====== Data extract

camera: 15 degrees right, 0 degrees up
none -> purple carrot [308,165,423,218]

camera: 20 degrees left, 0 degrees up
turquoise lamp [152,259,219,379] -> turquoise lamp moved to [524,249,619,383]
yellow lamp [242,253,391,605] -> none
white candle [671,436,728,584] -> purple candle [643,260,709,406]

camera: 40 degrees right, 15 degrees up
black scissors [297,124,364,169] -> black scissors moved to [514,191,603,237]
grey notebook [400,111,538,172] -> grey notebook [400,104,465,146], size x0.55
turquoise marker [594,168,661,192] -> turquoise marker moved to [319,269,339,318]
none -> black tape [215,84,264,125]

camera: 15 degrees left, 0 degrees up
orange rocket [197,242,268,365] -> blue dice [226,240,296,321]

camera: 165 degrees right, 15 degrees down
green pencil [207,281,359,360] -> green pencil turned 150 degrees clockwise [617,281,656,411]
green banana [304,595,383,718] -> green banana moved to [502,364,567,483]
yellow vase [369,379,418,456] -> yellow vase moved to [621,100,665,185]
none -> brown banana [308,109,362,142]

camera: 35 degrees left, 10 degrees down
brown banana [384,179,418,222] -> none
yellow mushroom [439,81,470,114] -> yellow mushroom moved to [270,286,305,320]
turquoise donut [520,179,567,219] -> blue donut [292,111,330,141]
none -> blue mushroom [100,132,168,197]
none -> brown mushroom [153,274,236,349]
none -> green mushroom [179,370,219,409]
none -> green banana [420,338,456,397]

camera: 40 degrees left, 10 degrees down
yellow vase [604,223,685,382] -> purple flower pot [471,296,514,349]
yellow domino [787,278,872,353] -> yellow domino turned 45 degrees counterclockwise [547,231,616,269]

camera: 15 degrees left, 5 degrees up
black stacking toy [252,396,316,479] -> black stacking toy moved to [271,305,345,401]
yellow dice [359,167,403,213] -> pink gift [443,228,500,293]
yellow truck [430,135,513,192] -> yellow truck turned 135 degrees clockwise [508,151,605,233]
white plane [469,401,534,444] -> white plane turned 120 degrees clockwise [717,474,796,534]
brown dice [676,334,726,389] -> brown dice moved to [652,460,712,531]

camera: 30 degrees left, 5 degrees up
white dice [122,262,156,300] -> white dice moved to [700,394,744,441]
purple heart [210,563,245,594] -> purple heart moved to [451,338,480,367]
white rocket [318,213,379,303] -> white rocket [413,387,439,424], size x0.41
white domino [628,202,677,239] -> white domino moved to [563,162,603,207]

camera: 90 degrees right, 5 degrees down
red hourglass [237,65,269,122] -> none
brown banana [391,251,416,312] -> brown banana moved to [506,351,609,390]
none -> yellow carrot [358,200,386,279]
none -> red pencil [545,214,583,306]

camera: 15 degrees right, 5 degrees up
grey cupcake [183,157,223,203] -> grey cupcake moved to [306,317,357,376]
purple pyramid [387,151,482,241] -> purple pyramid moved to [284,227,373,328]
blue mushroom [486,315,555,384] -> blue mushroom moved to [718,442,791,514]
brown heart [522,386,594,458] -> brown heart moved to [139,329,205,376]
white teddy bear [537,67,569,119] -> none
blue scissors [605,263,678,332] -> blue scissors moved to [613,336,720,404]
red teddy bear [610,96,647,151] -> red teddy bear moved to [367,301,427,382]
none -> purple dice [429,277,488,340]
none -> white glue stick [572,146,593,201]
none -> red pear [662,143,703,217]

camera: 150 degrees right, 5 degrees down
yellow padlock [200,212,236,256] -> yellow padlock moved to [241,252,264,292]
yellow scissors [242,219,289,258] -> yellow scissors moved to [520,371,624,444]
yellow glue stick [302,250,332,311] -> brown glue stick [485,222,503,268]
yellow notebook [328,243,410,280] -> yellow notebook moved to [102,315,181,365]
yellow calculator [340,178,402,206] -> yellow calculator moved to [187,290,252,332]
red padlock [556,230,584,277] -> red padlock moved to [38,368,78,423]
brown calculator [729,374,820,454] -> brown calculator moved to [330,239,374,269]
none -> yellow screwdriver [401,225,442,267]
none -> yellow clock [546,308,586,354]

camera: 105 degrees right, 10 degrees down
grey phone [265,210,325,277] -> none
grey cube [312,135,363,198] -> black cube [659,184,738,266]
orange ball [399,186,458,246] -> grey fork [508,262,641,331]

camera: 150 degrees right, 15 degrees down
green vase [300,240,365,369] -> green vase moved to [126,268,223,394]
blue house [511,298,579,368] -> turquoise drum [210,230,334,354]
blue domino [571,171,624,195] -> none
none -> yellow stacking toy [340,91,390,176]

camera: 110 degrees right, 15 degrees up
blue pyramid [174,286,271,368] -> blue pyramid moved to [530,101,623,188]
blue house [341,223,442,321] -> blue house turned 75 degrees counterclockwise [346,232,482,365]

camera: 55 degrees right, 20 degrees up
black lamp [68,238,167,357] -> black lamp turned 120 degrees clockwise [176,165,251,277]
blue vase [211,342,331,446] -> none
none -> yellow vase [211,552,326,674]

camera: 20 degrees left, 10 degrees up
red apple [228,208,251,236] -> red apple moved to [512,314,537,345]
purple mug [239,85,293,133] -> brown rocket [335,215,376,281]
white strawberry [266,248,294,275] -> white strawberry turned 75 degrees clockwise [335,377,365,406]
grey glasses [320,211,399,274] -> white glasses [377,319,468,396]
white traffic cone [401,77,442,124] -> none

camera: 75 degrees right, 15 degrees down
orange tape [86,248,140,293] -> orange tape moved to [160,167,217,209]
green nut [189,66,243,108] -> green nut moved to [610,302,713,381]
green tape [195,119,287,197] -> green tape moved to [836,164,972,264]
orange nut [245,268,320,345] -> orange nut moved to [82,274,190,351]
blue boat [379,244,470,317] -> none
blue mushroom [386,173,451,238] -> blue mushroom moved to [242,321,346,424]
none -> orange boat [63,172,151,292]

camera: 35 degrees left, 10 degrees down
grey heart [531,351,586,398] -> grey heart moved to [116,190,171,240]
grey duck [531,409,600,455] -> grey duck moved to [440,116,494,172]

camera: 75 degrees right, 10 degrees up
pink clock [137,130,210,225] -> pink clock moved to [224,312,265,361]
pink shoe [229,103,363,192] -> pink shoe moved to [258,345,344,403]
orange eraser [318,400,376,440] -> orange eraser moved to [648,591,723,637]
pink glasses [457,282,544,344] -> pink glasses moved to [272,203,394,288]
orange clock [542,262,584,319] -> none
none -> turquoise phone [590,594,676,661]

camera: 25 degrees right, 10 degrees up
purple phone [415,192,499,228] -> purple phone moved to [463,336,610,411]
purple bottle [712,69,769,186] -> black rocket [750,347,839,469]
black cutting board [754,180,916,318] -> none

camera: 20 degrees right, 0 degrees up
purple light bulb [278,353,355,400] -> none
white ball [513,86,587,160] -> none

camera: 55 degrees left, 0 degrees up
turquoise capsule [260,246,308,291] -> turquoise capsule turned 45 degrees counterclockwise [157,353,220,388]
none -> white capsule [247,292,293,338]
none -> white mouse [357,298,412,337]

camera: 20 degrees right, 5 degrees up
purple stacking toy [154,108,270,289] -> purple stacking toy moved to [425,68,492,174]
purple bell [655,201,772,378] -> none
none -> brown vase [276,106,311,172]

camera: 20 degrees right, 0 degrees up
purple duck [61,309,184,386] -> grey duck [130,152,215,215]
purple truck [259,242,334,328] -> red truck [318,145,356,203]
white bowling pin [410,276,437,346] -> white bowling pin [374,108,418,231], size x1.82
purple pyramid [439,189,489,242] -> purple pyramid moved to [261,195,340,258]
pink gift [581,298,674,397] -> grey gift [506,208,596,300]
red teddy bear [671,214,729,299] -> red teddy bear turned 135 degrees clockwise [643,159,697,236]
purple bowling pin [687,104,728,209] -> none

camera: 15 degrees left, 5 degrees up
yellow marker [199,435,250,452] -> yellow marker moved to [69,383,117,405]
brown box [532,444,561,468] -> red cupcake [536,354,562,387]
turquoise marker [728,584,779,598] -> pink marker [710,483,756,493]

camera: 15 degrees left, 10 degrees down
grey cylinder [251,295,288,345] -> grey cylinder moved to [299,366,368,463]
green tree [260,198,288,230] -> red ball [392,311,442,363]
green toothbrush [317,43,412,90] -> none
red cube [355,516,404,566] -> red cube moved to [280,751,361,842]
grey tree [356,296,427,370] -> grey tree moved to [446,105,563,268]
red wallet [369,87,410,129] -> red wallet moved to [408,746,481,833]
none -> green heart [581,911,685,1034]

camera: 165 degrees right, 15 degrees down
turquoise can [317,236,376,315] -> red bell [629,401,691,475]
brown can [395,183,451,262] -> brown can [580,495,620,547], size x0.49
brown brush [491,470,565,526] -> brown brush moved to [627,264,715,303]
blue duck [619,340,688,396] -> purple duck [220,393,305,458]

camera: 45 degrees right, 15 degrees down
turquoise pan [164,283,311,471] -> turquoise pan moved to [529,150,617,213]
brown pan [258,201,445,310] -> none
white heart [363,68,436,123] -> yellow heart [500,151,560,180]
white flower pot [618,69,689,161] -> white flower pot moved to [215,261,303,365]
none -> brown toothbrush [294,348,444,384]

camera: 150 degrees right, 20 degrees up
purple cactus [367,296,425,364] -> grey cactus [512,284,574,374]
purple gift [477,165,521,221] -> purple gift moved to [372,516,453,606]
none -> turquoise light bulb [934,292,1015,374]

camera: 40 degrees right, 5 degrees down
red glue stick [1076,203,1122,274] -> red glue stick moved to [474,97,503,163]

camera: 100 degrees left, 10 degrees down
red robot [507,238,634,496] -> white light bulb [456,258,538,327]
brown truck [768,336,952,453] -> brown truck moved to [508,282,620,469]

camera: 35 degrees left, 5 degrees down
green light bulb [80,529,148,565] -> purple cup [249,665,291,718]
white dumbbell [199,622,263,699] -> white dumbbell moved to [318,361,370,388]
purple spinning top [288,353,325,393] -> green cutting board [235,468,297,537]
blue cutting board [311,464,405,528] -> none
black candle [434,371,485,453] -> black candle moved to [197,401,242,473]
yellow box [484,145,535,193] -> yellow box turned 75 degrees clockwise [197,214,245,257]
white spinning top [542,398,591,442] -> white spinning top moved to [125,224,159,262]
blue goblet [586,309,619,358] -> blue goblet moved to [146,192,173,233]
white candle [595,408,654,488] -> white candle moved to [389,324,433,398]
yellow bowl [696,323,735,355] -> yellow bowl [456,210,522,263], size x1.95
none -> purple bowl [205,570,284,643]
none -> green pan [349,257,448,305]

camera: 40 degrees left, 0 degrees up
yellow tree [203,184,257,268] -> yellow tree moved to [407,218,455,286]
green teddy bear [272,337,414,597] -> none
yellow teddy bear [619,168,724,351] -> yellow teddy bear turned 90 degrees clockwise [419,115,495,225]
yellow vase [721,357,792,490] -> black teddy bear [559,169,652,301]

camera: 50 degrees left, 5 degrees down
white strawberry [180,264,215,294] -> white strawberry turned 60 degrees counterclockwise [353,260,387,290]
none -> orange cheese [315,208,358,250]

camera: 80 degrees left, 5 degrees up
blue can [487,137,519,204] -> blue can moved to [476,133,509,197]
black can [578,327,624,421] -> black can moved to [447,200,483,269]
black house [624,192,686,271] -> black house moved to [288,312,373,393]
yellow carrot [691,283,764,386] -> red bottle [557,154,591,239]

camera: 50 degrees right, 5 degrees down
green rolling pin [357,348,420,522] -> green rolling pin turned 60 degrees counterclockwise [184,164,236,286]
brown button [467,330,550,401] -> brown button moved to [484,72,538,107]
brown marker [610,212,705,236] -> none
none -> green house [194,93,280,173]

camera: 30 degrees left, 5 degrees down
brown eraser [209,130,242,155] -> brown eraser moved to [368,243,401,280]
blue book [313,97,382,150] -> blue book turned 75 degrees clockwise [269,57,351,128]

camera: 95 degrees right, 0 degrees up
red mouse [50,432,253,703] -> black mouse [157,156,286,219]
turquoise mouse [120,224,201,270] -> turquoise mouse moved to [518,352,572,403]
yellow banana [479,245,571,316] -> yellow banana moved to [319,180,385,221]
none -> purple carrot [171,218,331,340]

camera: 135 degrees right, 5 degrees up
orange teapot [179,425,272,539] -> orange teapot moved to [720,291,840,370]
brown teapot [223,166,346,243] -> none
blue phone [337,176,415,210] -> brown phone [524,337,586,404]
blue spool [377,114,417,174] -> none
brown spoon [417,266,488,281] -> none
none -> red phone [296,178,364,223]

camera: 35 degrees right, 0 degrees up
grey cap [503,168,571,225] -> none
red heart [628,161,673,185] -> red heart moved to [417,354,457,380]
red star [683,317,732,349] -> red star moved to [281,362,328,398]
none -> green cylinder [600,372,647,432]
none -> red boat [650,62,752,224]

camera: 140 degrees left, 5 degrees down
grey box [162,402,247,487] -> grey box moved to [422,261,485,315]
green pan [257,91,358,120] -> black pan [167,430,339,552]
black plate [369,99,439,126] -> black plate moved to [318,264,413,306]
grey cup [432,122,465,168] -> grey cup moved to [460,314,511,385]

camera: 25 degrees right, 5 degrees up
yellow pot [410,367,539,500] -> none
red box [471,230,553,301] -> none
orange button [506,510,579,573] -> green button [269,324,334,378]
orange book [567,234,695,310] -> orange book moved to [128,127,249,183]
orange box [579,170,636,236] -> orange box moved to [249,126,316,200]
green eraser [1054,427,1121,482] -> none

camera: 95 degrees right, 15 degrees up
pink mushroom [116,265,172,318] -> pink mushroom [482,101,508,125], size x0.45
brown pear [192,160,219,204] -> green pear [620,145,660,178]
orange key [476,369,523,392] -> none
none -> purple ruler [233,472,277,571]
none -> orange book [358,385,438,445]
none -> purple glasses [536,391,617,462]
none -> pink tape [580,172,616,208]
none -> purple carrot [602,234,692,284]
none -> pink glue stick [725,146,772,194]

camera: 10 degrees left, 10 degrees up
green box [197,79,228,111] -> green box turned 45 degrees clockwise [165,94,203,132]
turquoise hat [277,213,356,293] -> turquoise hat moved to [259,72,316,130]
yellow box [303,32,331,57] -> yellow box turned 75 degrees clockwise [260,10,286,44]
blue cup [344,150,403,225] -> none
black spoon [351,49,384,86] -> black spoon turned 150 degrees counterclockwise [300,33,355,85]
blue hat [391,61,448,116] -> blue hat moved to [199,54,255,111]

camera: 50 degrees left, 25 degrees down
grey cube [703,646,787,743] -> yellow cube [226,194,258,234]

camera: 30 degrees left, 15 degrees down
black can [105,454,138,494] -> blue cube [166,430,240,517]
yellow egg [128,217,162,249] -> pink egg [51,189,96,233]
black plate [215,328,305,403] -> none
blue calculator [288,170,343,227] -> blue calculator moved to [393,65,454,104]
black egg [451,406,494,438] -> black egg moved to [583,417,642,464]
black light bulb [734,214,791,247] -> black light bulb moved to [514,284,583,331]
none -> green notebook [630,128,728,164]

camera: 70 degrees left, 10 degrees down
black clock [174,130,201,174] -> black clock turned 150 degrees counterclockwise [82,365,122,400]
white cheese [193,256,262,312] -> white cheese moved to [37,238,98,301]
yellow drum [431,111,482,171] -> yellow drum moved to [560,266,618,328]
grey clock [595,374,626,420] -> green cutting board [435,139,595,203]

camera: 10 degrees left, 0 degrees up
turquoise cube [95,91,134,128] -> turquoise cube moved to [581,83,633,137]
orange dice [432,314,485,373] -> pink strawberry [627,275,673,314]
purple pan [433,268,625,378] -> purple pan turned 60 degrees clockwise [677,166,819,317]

============

Would you restate exactly the lines of the material above, from its opening line through the line with "camera: 40 degrees right, 15 degrees up", and output only those?

Output below
camera: 15 degrees right, 0 degrees up
none -> purple carrot [308,165,423,218]

camera: 20 degrees left, 0 degrees up
turquoise lamp [152,259,219,379] -> turquoise lamp moved to [524,249,619,383]
yellow lamp [242,253,391,605] -> none
white candle [671,436,728,584] -> purple candle [643,260,709,406]

camera: 40 degrees right, 15 degrees up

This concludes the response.